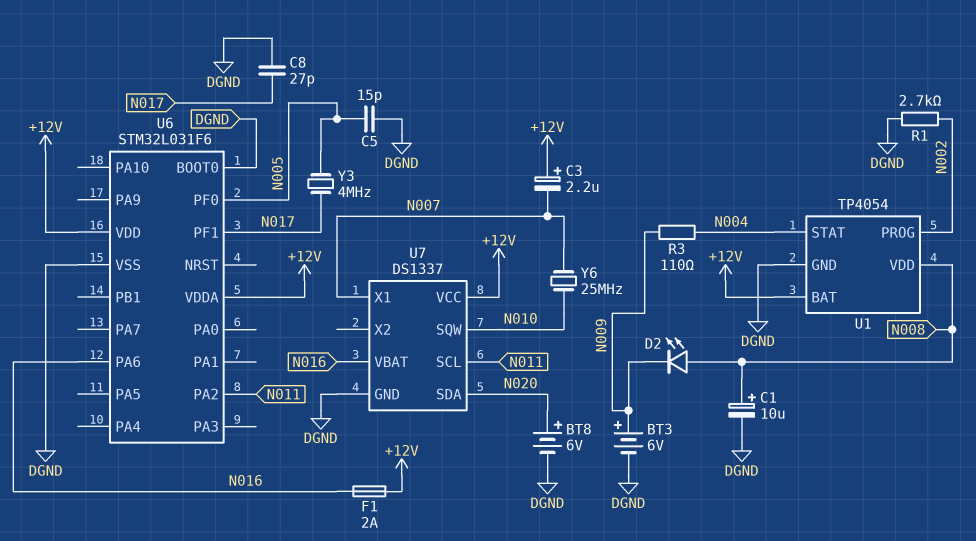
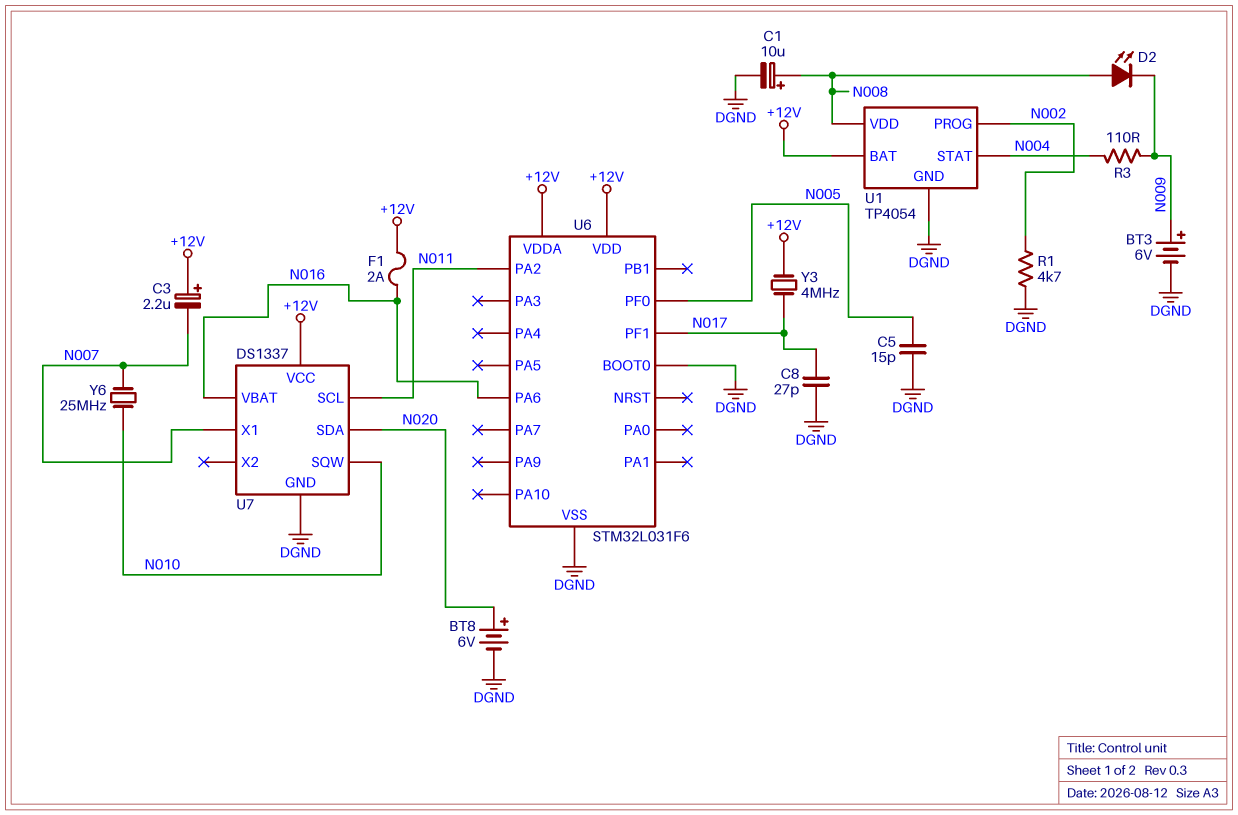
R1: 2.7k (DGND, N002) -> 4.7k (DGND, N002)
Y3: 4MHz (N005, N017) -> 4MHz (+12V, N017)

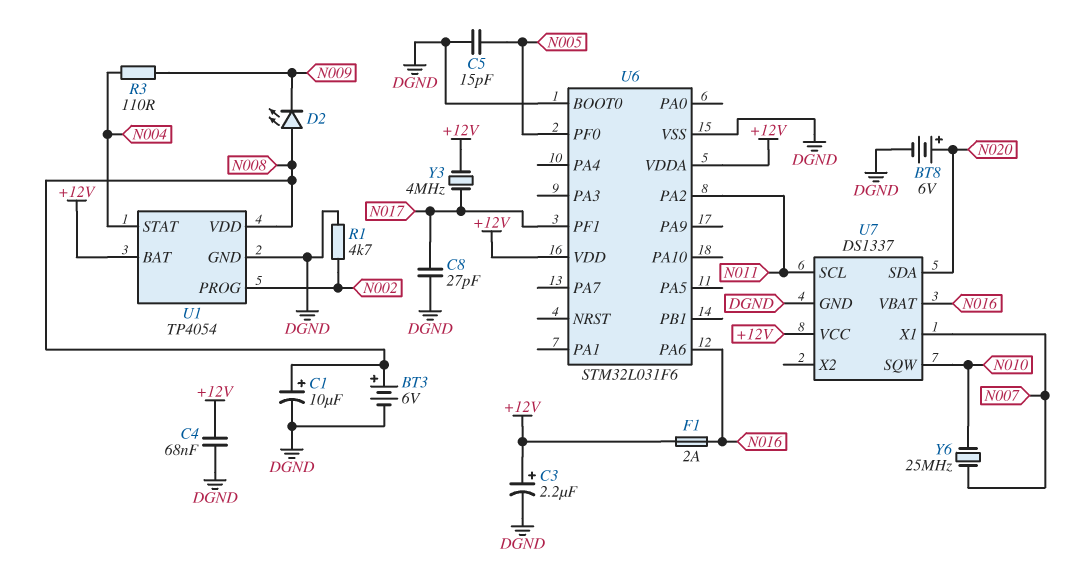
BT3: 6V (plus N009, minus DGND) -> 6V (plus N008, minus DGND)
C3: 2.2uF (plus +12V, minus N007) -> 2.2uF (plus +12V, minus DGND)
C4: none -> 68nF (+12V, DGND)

· · ·

» PROBLEM
A verbatim transcript of the material above, with images dropped, is the expected output.

» EXERCISE SOLUTION
R1: 2.7k (DGND, N002) -> 4.7k (DGND, N002)
Y3: 4MHz (N005, N017) -> 4MHz (+12V, N017)

BT3: 6V (plus N009, minus DGND) -> 6V (plus N008, minus DGND)
C3: 2.2uF (plus +12V, minus N007) -> 2.2uF (plus +12V, minus DGND)
C4: none -> 68nF (+12V, DGND)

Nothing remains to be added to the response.